━━━━━ Data supplied ━━━━━

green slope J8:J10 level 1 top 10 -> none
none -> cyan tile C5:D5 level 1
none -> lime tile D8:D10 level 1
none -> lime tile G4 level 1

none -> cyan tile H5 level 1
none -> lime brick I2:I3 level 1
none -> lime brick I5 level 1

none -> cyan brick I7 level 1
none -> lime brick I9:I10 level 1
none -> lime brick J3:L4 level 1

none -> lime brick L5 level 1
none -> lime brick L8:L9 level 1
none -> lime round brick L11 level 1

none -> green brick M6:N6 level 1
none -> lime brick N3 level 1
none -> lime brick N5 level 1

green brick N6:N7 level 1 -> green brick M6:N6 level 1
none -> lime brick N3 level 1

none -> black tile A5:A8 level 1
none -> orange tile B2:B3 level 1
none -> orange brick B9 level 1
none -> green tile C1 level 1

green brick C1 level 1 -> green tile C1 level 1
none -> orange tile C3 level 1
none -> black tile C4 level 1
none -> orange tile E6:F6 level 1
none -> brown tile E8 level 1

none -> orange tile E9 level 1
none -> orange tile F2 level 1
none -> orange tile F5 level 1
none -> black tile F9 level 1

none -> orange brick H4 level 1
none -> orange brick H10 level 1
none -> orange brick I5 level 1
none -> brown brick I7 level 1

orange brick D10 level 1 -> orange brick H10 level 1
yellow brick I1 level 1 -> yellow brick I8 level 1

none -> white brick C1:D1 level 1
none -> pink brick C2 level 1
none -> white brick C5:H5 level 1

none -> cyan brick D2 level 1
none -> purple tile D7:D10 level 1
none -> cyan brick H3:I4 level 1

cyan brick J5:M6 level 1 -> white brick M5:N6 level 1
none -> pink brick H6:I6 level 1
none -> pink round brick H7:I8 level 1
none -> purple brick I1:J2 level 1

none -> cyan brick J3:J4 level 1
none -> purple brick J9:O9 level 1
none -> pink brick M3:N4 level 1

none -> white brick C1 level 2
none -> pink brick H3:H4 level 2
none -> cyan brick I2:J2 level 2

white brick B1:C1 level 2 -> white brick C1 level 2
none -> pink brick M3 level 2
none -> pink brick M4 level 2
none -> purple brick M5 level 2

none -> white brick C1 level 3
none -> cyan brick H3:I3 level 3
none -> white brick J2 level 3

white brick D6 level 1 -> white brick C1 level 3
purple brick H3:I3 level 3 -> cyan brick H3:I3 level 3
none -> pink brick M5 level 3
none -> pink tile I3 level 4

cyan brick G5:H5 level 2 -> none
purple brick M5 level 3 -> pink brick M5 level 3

━━━━━

Task brief: Look through the material above and print exactly the lines from the one containing "none -> orange brick B9 level 1" to the one containing "none -> orange tile E9 level 1", both included, and nothing more.

Reply:
none -> orange brick B9 level 1
none -> green tile C1 level 1

green brick C1 level 1 -> green tile C1 level 1
none -> orange tile C3 level 1
none -> black tile C4 level 1
none -> orange tile E6:F6 level 1
none -> brown tile E8 level 1

none -> orange tile E9 level 1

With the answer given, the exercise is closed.